(What you will do)
The answer must consist solely of the lines from the one containing "402 218 457]" to the end of the entries below, repeated exactly.
• • •
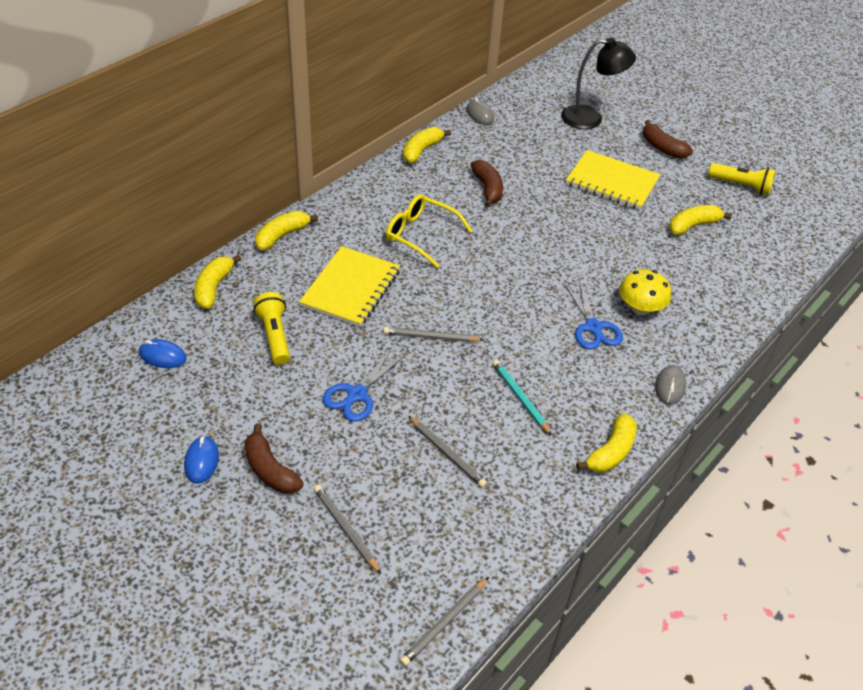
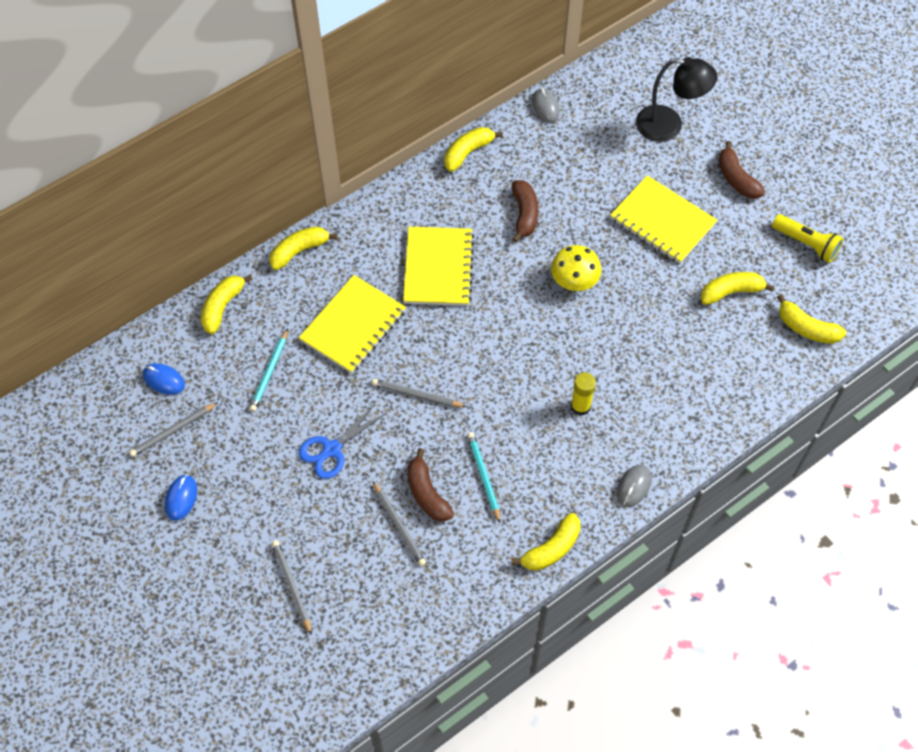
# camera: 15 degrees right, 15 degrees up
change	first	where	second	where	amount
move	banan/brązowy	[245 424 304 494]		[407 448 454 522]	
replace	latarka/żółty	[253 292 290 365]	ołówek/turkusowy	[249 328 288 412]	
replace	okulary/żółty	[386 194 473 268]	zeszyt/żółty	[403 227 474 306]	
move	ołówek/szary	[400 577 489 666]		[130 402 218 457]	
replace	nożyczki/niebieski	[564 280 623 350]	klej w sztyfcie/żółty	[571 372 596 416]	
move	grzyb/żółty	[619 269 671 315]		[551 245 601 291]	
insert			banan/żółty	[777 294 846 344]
• • •
(Finished task)
move	ołówek/szary	[400 577 489 666]		[130 402 218 457]	
replace	nożyczki/niebieski	[564 280 623 350]	klej w sztyfcie/żółty	[571 372 596 416]	
move	grzyb/żółty	[619 269 671 315]		[551 245 601 291]	
insert			banan/żółty	[777 294 846 344]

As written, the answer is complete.